## WORK ORDER
The lines below, from the one holding "purple trophy [318,473,438,687]" through the final line, are to be copied exactly, with no other lines and no pictures.

[Scene difference descriptions]
Start of Block

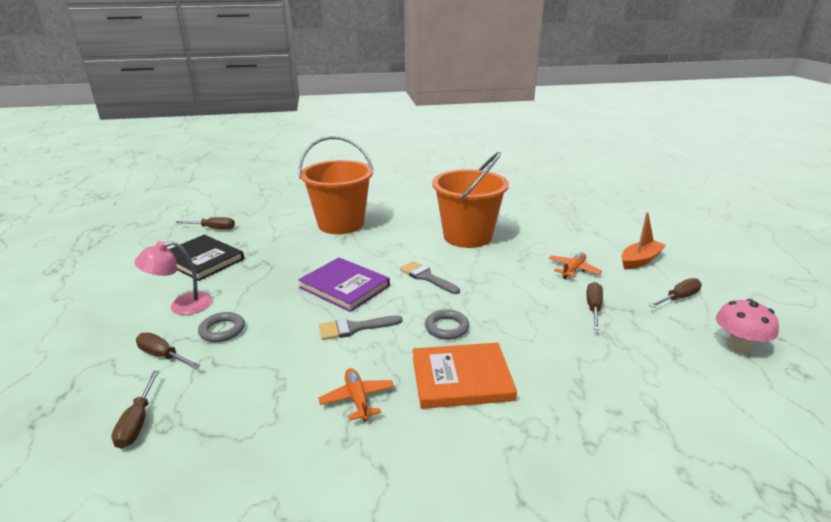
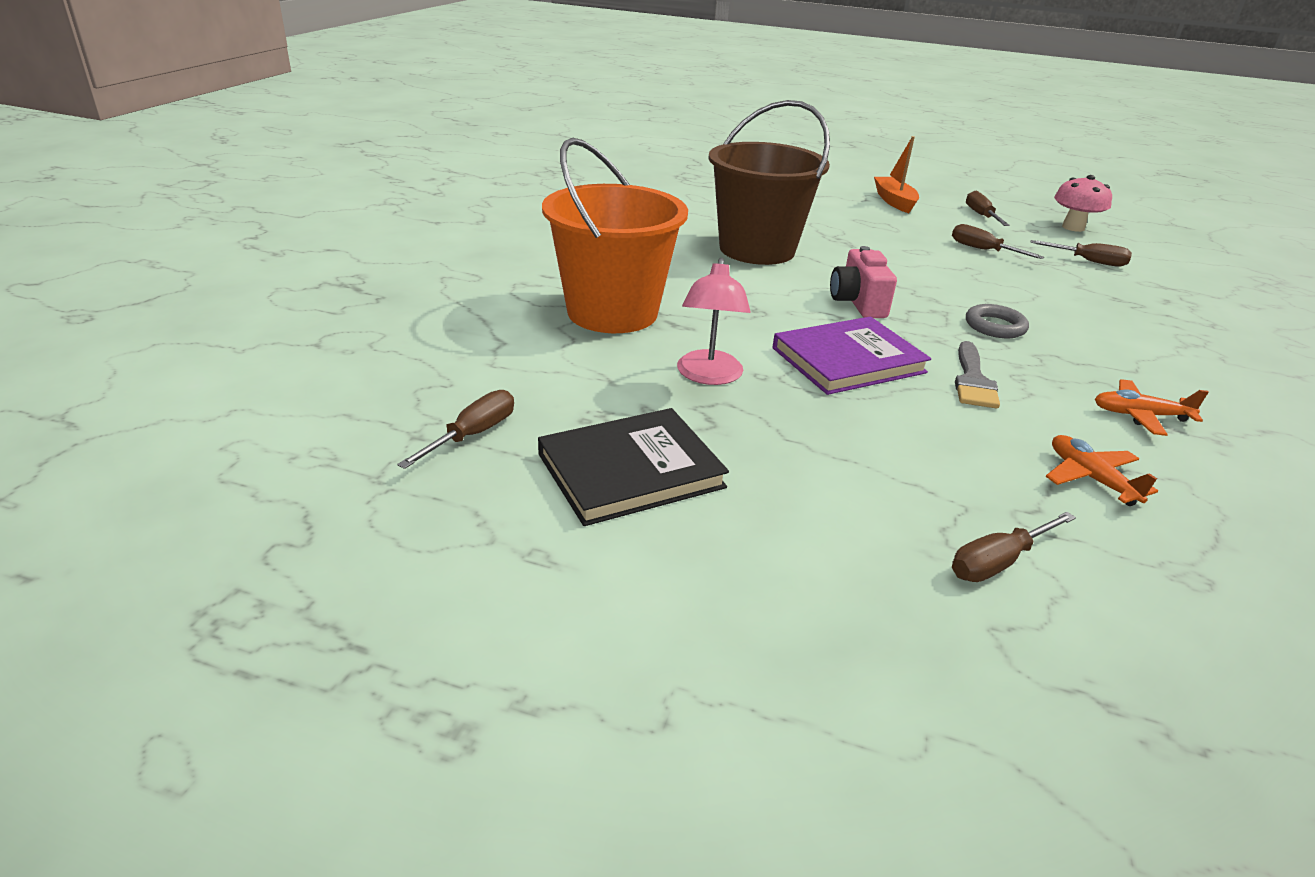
camera: 65 degrees left, 5 degrees up
brown screwdriver [111,371,159,449] -> brown screwdriver moved to [1031,240,1132,267]
pink lamp [134,241,213,315] -> pink lamp moved to [677,258,751,385]
grey ring [198,312,245,342] -> none
grey brush [400,261,460,294] -> pink camera [830,246,897,318]
orange book [413,342,517,409] -> none
orange bucket [432,152,509,248] -> brown bucket [708,100,830,265]
orange plane [548,253,602,279] -> orange plane moved to [1046,435,1158,506]

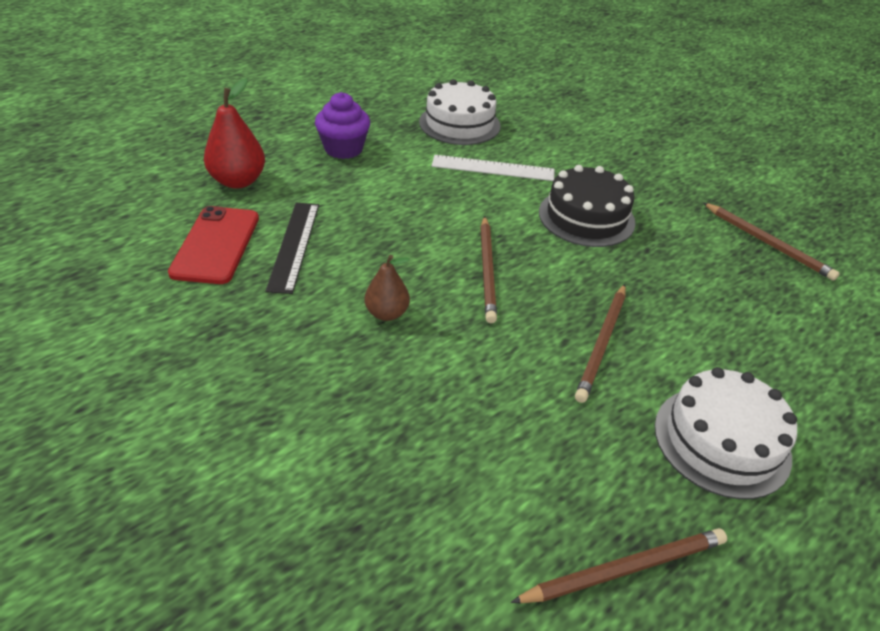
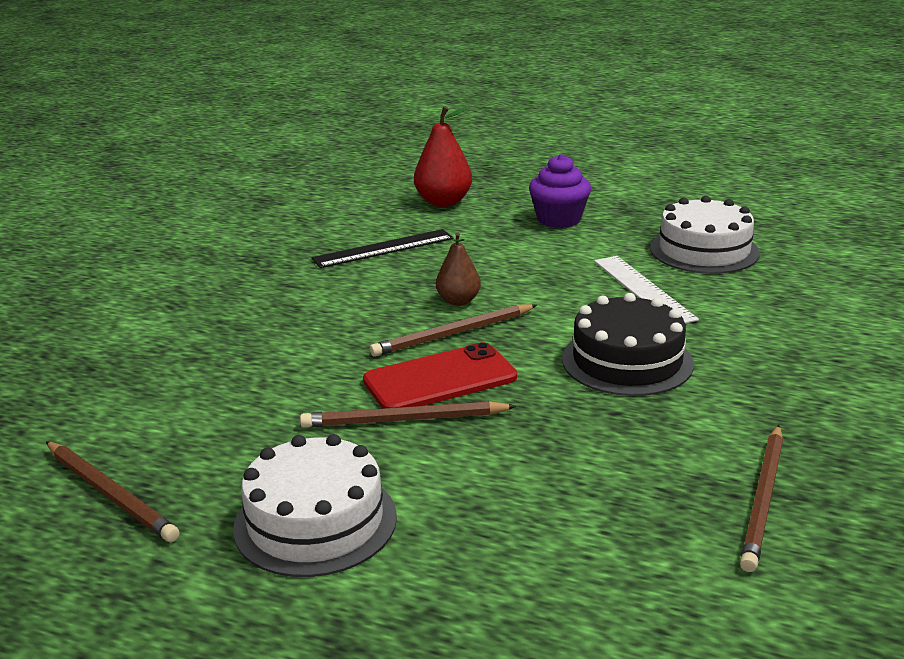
camera: 65 degrees right, 15 degrees down
red phone [168,206,259,284] -> red phone moved to [363,342,517,409]
brown pear [364,255,410,321] -> brown pear moved to [436,232,481,306]

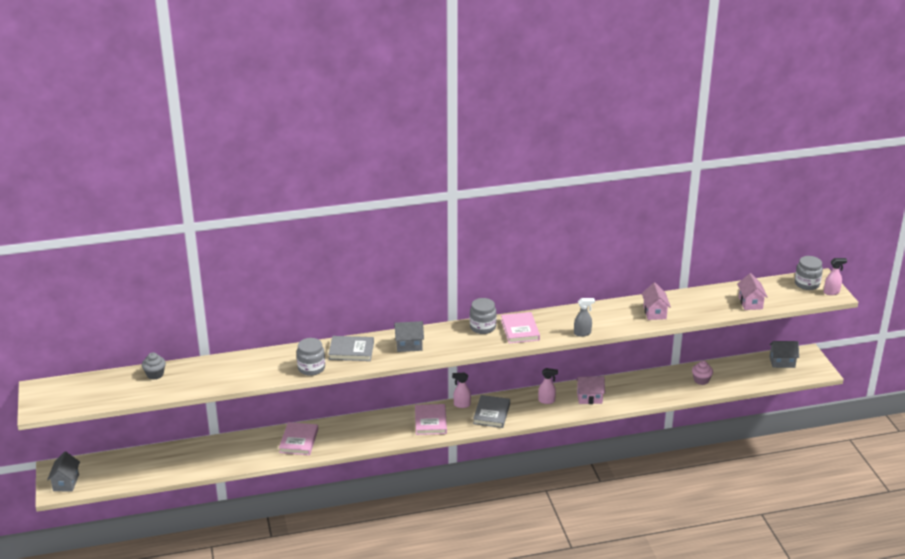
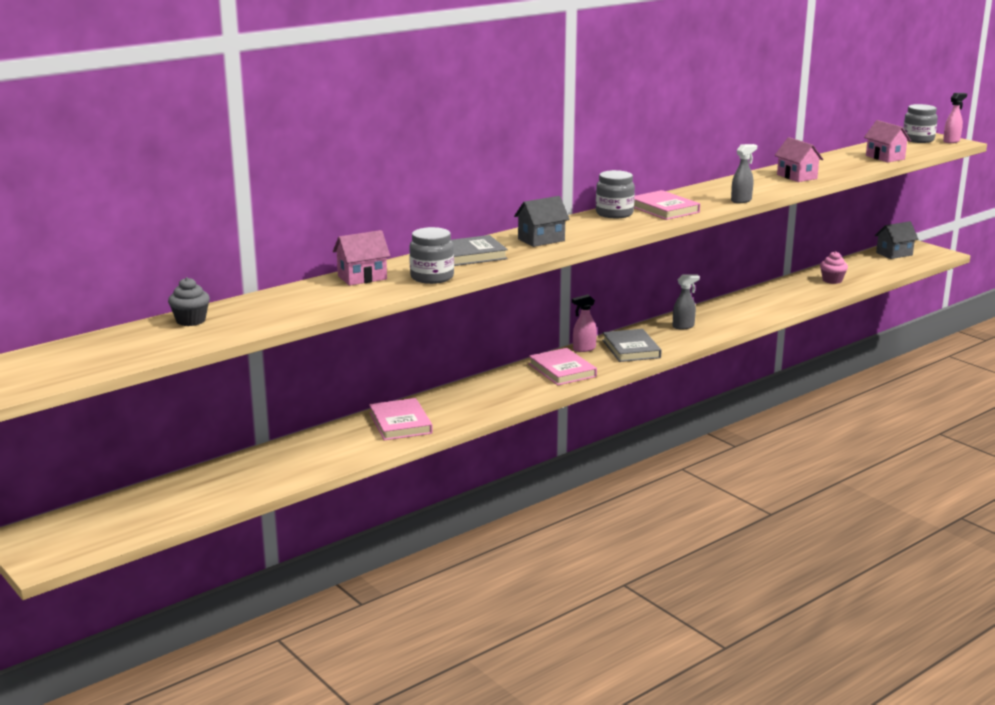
camera: 25 degrees left, 10 degrees down
grey house [47,452,80,492] -> none
pink spray bottle [538,368,558,404] -> grey spray bottle [673,274,700,329]
pink house [576,376,605,404] -> pink house moved to [333,230,390,286]

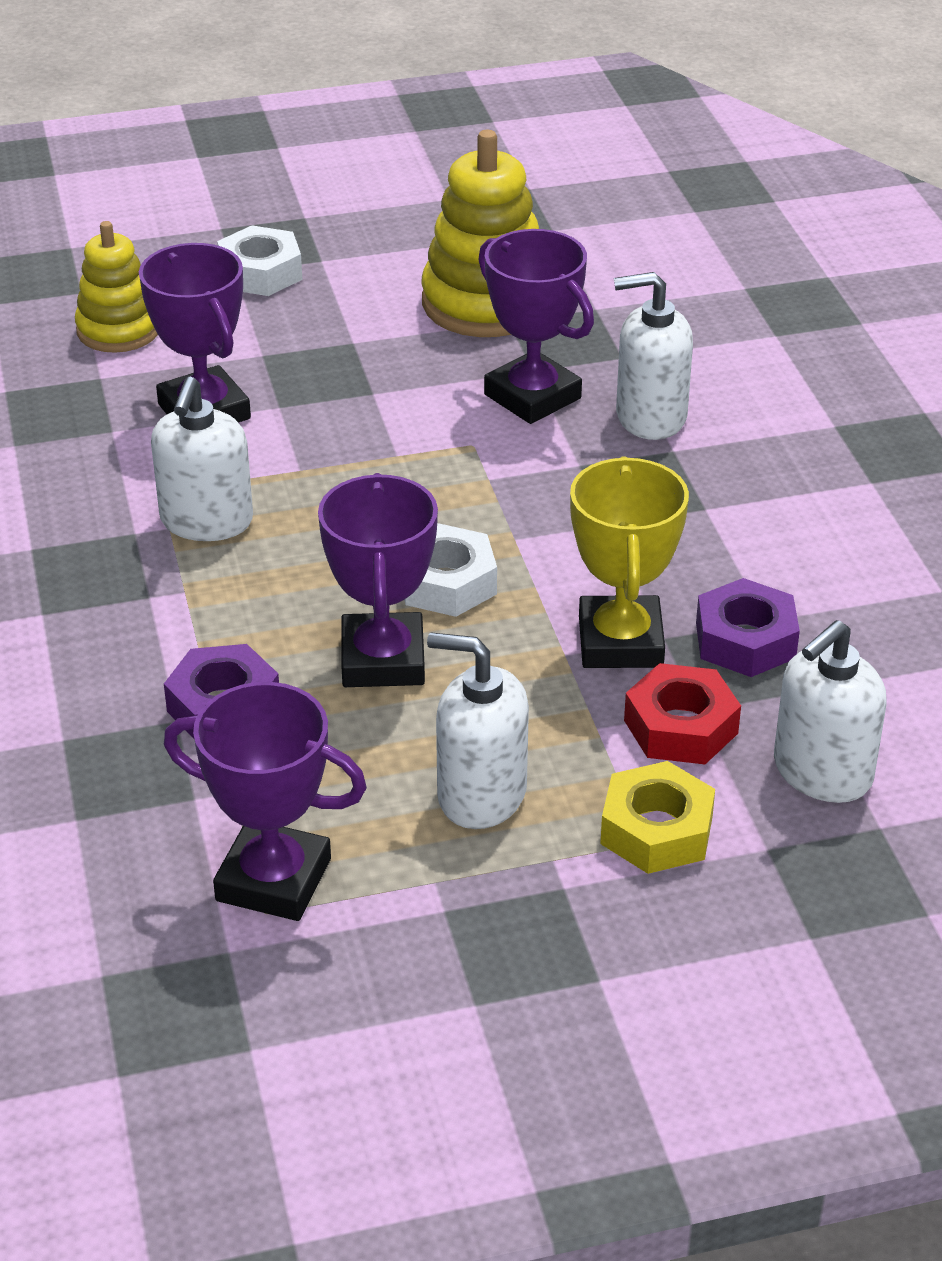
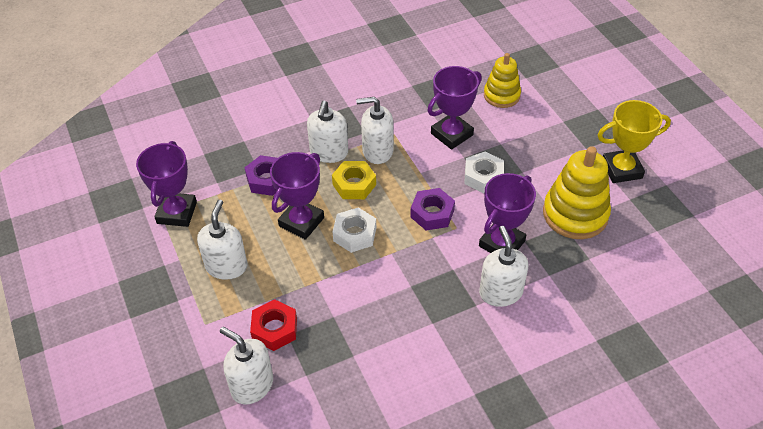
camera: 80 degrees right, 10 degrees up
white nut [217,226,302,296] -> white nut moved to [464,151,504,193]
purple trophy [318,473,438,687] -> purple trophy turned 45 degrees counterclockwise [270,152,324,240]
yellow trophy [570,456,689,668] -> yellow trophy moved to [598,100,671,183]
yellow nut [600,761,715,874] -> yellow nut moved to [332,161,376,199]
purple nut [696,578,800,677] -> purple nut moved to [410,188,455,231]
none -> white soap dispenser [307,101,348,163]

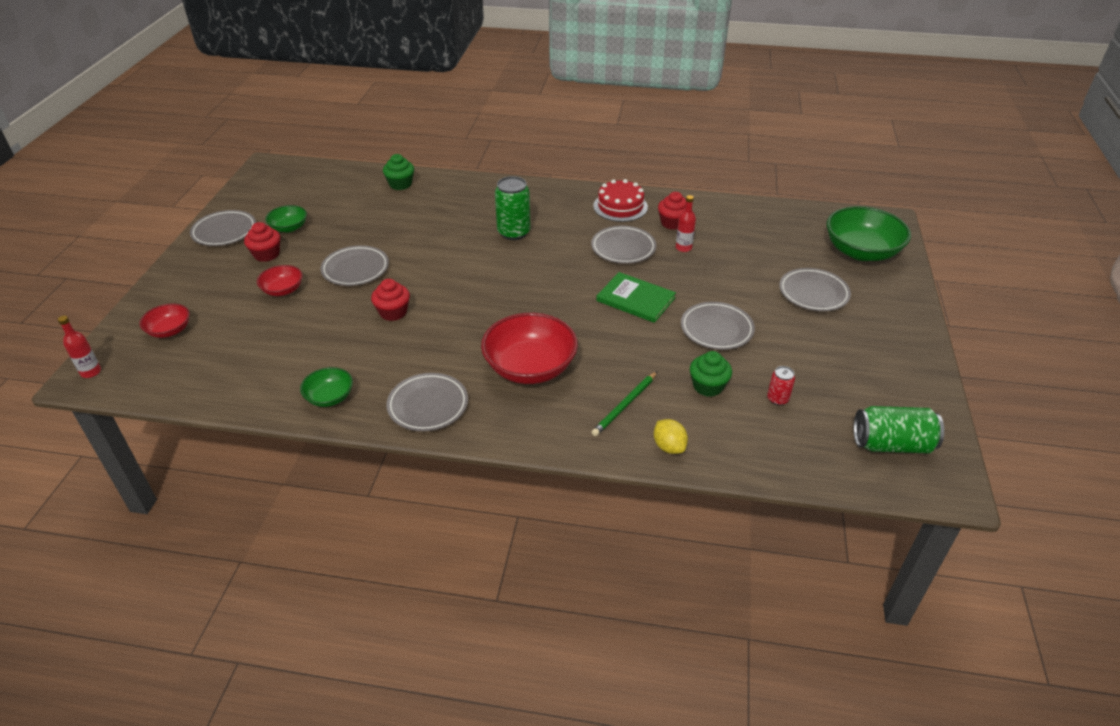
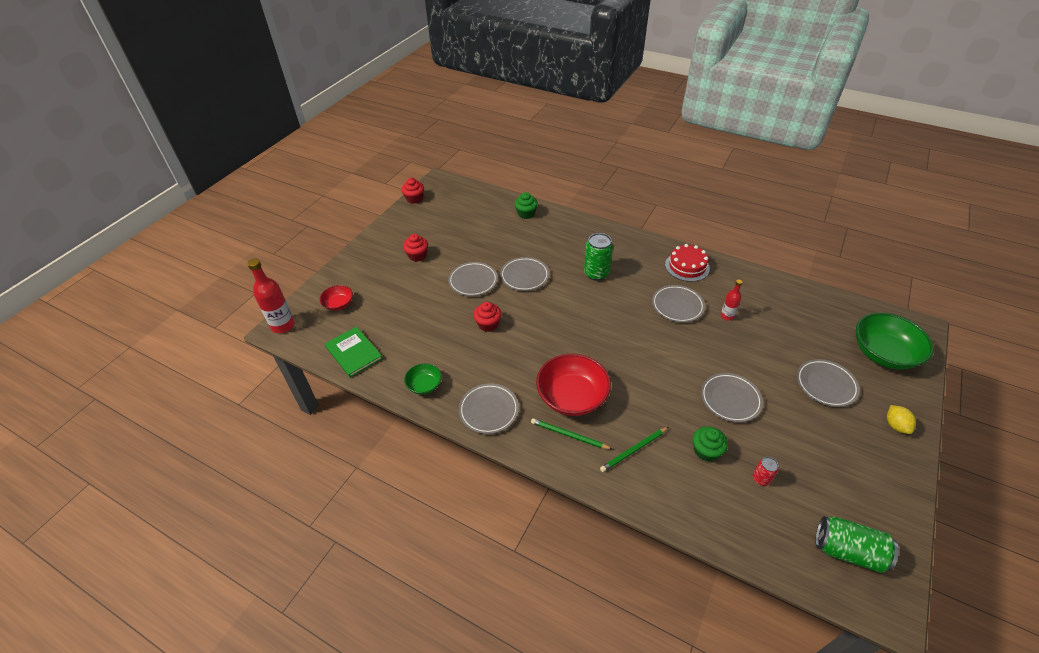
camera: 20 degrees right, 5 degrees up
red bottle [58,316,101,378] -> red bottle [247,259,295,333], size x1.78
grey plate [190,210,256,246] -> grey plate moved to [500,257,549,291]
red bowl [257,265,303,296] -> none
green bowl [265,205,307,232] -> none
green book [596,272,676,323] -> green book moved to [325,326,383,378]
yellow lemon [654,419,688,454] -> yellow lemon moved to [887,405,916,434]
red cupcake [658,192,686,230] -> red cupcake moved to [402,178,424,204]
none -> green pencil [531,418,612,449]

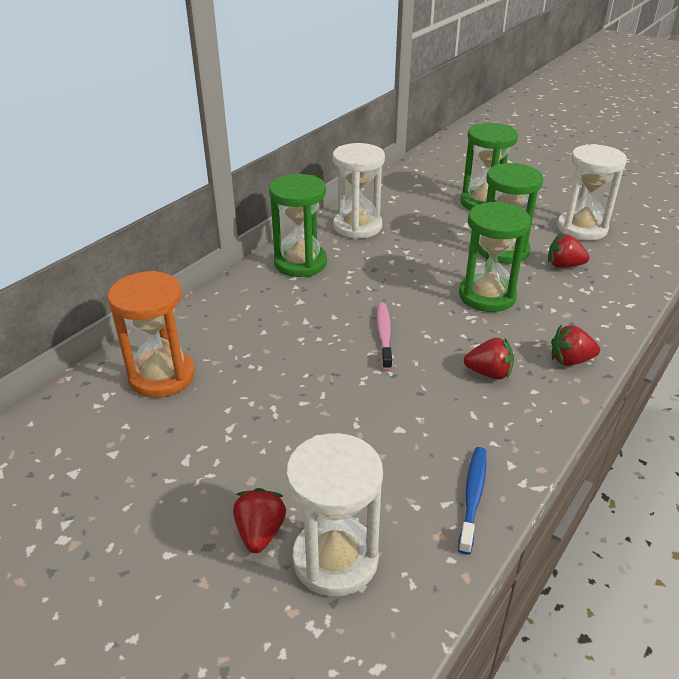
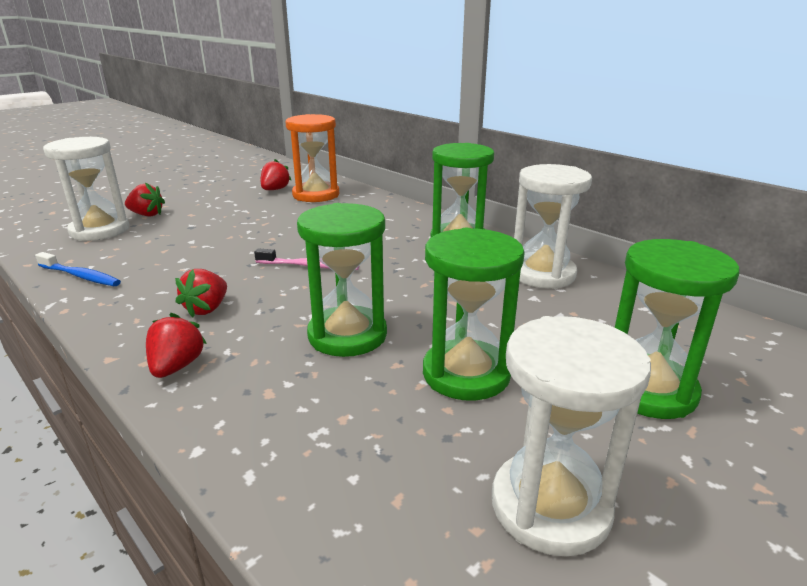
camera: 100 degrees right, 10 degrees down
red strawberry [548,234,590,268] -> red strawberry moved to [261,159,291,190]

End of Block

## EXERCISE SOLUTION
purple trophy [318,473,438,687] -> purple trophy turned 45 degrees counterclockwise [270,152,324,240]
yellow trophy [570,456,689,668] -> yellow trophy moved to [598,100,671,183]
yellow nut [600,761,715,874] -> yellow nut moved to [332,161,376,199]
purple nut [696,578,800,677] -> purple nut moved to [410,188,455,231]
none -> white soap dispenser [307,101,348,163]

camera: 20 degrees right, 5 degrees up
red bottle [58,316,101,378] -> red bottle [247,259,295,333], size x1.78
grey plate [190,210,256,246] -> grey plate moved to [500,257,549,291]
red bowl [257,265,303,296] -> none
green bowl [265,205,307,232] -> none
green book [596,272,676,323] -> green book moved to [325,326,383,378]
yellow lemon [654,419,688,454] -> yellow lemon moved to [887,405,916,434]
red cupcake [658,192,686,230] -> red cupcake moved to [402,178,424,204]
none -> green pencil [531,418,612,449]

camera: 100 degrees right, 10 degrees down
red strawberry [548,234,590,268] -> red strawberry moved to [261,159,291,190]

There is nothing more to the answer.